== REQUIREMENT ==
Keep to one stretch of the data below, the lines from the one with "pink brick A7" up to and including the one with "pink cone H4 level 2 -> black cone H4 level 2", and return that stretch exactly.

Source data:
--- --- ---

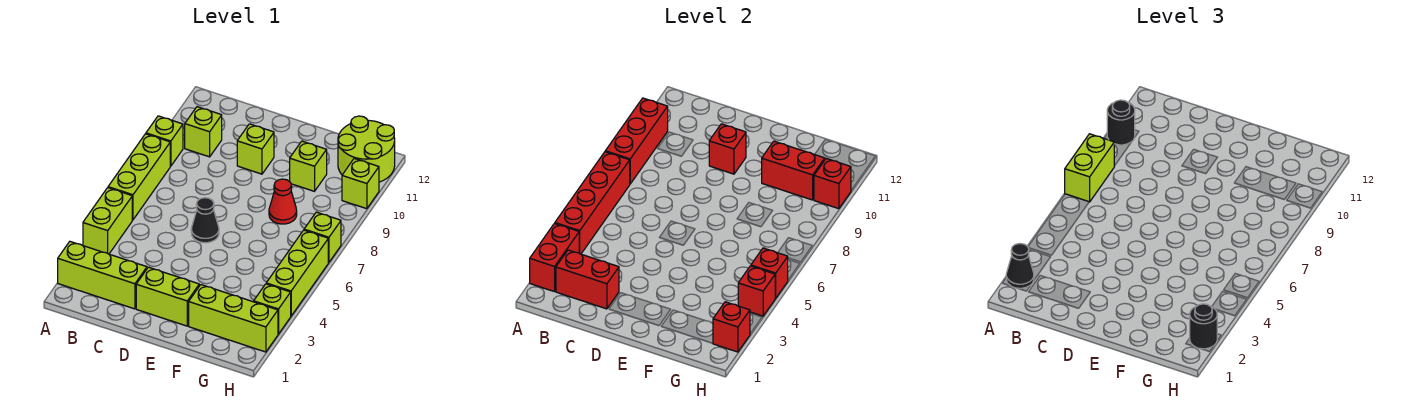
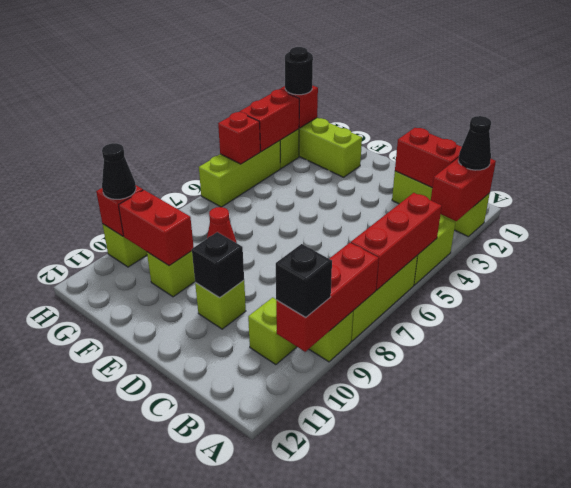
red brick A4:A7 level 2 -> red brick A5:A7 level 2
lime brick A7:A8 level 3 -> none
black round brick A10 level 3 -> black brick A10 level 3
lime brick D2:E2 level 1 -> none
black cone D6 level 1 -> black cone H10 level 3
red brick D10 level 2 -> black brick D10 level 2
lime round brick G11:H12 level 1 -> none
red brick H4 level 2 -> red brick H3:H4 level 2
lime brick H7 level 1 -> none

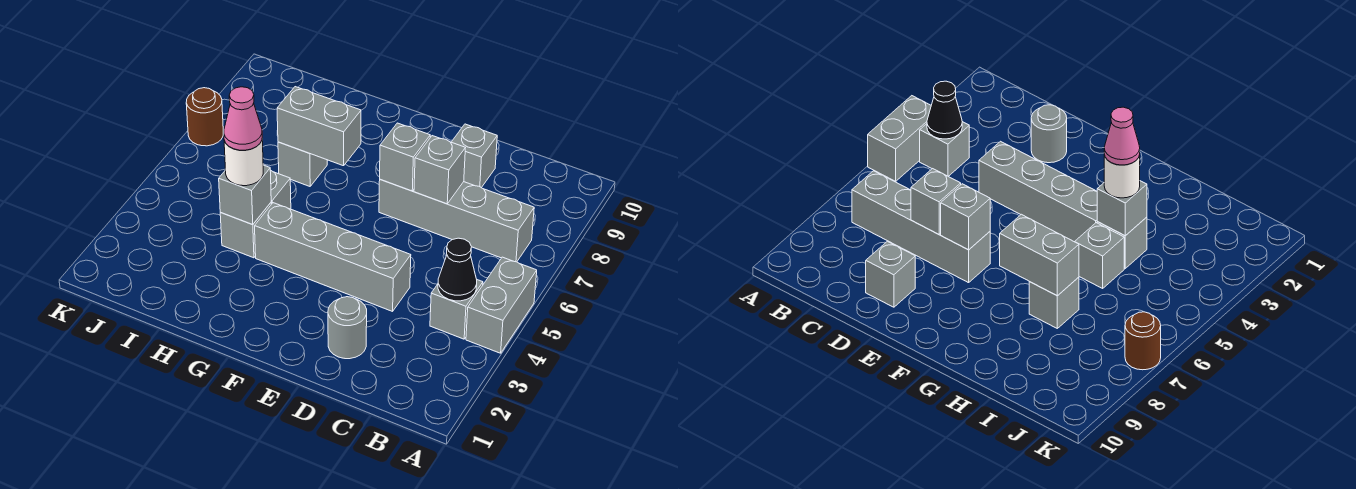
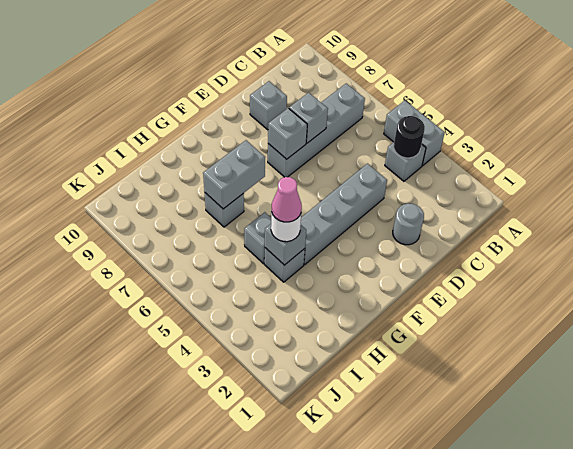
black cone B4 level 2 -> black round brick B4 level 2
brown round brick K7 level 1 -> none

--- --- ---

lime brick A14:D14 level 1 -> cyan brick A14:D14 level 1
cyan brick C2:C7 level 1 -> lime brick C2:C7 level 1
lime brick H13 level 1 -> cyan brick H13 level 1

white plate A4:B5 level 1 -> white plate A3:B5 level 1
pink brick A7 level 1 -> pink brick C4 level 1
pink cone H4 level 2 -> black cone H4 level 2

--- --- ---

== OUTPUT FOR THIS EXERCISE ==
pink brick A7 level 1 -> pink brick C4 level 1
pink cone H4 level 2 -> black cone H4 level 2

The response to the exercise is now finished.